* [WORK REQUEST] With the images excluded, set down every line of the listing below exactly.

* [DATA SUPPLIED]

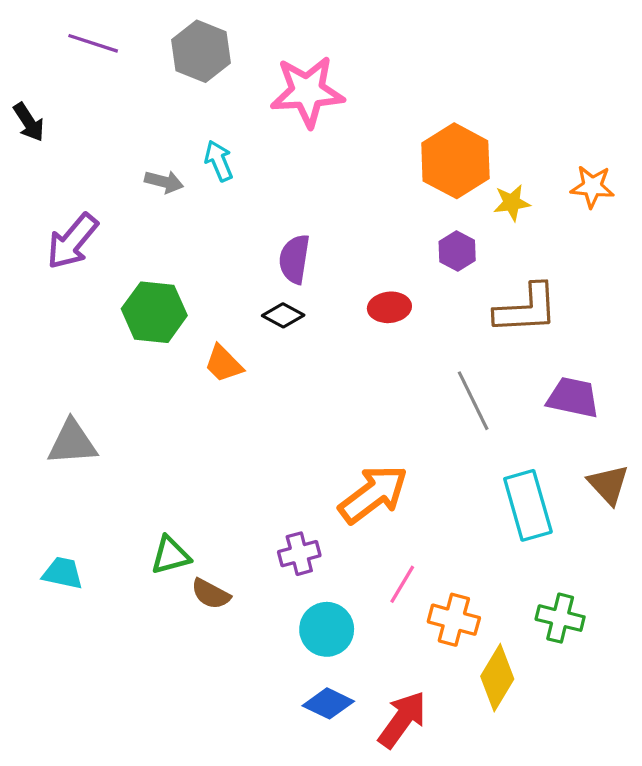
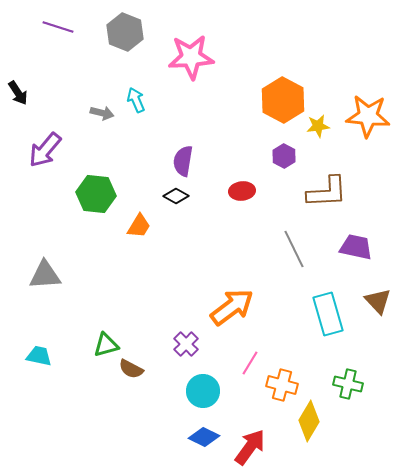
black arrow: (29, 122) -> (18, 93), moved
orange star: (592, 187) -> (368, 116), size x1.6
orange trapezoid: (224, 364) -> (139, 226), turned -104
purple cross: (299, 554) -> (186, 344), turned -30

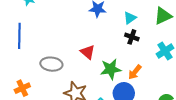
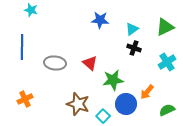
gray ellipse: (51, 64) -> (55, 63), moved
orange arrow: (135, 72) -> (147, 92), moved

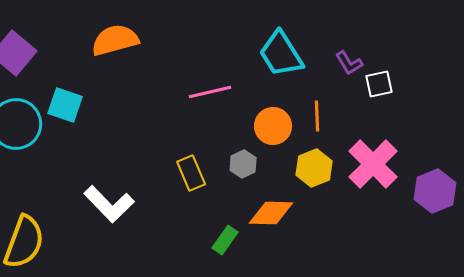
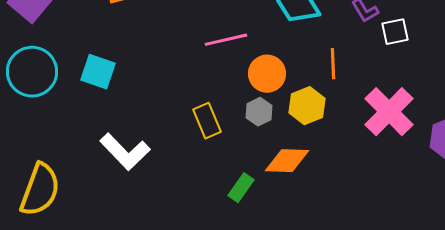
cyan square: (65, 105) -> (98, 72), moved
orange circle: (273, 126) -> (267, 74), moved
yellow hexagon: (314, 168) -> (307, 106), moved

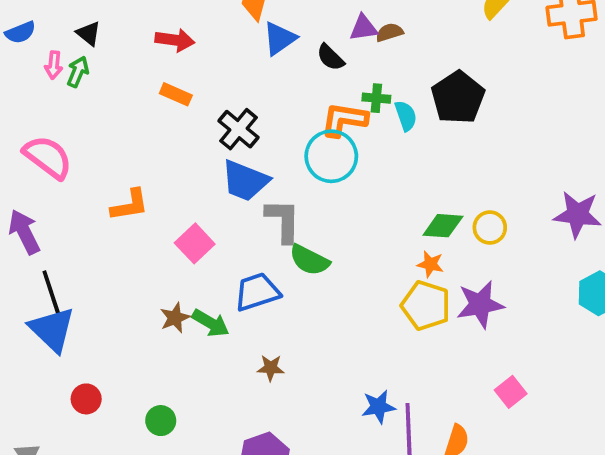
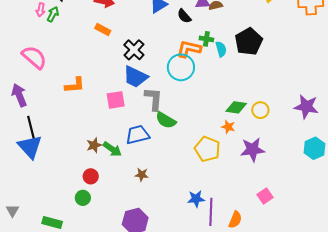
pink square: (195, 243) -> (116, 100), moved, turned 30
yellow pentagon: (426, 306) -> (207, 149), moved
red circle: (86, 399) -> (91, 176), moved

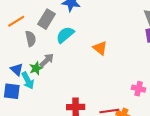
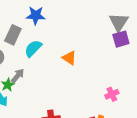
pink cross: (139, 89) -> (112, 94), turned -32

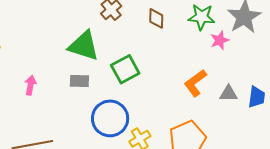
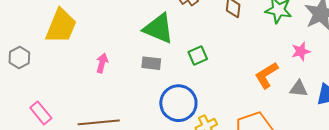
pink star: (220, 40) -> (301, 51), moved
green square: (125, 69) -> (198, 55), size x0.7

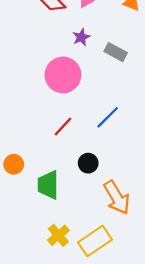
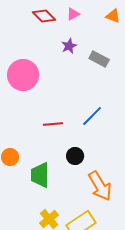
pink circle: (63, 75) -> (23, 75), moved
red line: (63, 126) -> (53, 124), turned 42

* [RESPONSE AREA]
black arrow: (29, 122) -> (18, 93), moved
orange star: (592, 187) -> (368, 116), size x1.6
orange trapezoid: (224, 364) -> (139, 226), turned -104
purple cross: (299, 554) -> (186, 344), turned -30

gray ellipse: (51, 64) -> (55, 63), moved
orange arrow: (135, 72) -> (147, 92), moved

cyan square: (65, 105) -> (98, 72), moved
orange circle: (273, 126) -> (267, 74), moved
yellow hexagon: (314, 168) -> (307, 106), moved

pink square: (195, 243) -> (116, 100), moved, turned 30
yellow pentagon: (426, 306) -> (207, 149), moved
red circle: (86, 399) -> (91, 176), moved

pink cross: (139, 89) -> (112, 94), turned -32

pink star: (220, 40) -> (301, 51), moved
green square: (125, 69) -> (198, 55), size x0.7

pink circle: (63, 75) -> (23, 75), moved
red line: (63, 126) -> (53, 124), turned 42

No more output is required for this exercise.